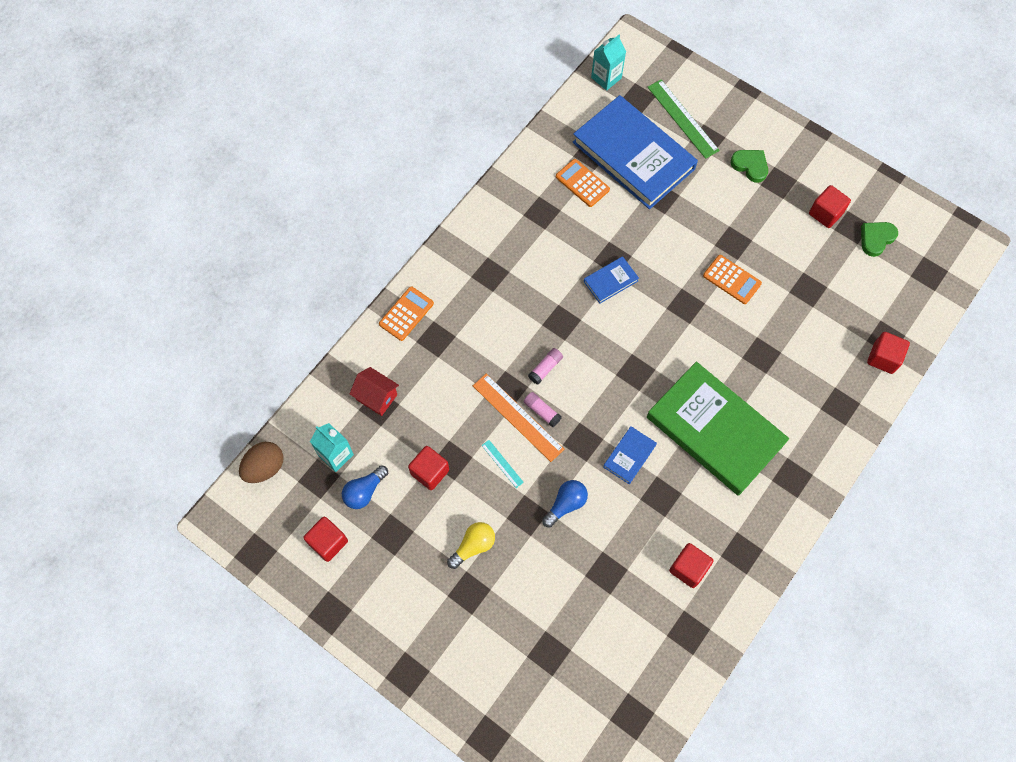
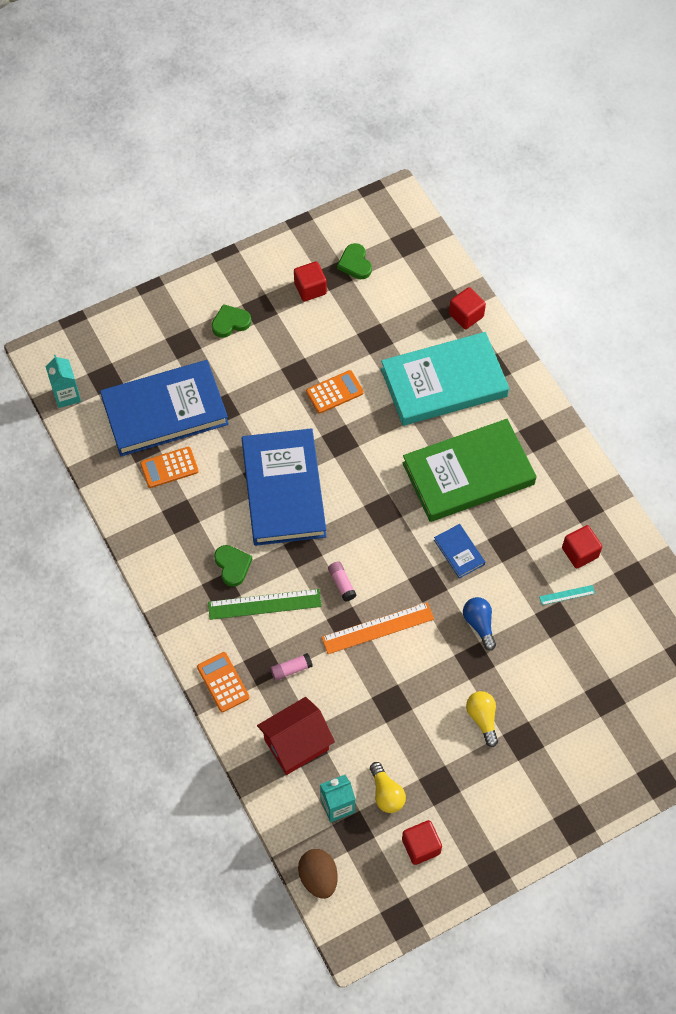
camera: 65 degrees left, 5 degrees down
blue light bulb [342,465,388,509] -> yellow light bulb [370,762,406,813]
red house [350,367,399,416] -> red house [257,697,335,775], size x1.51
red cube [408,446,449,490] -> none
turquoise ruler [482,440,524,488] -> turquoise ruler moved to [539,585,595,605]
pink glue stick [524,392,562,428] -> pink glue stick moved to [270,653,313,681]
blue book [584,256,639,304] -> blue book [242,428,326,546], size x2.40
green ruler [647,79,720,159] -> green ruler moved to [208,589,322,620]
none -> green heart [214,545,252,587]
none -> turquoise book [381,332,509,426]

**EXERCISE AIM:** Would you please restate the records word for word, excluding any images?

**FINISHED TASK:**
camera: 65 degrees left, 5 degrees down
blue light bulb [342,465,388,509] -> yellow light bulb [370,762,406,813]
red house [350,367,399,416] -> red house [257,697,335,775], size x1.51
red cube [408,446,449,490] -> none
turquoise ruler [482,440,524,488] -> turquoise ruler moved to [539,585,595,605]
pink glue stick [524,392,562,428] -> pink glue stick moved to [270,653,313,681]
blue book [584,256,639,304] -> blue book [242,428,326,546], size x2.40
green ruler [647,79,720,159] -> green ruler moved to [208,589,322,620]
none -> green heart [214,545,252,587]
none -> turquoise book [381,332,509,426]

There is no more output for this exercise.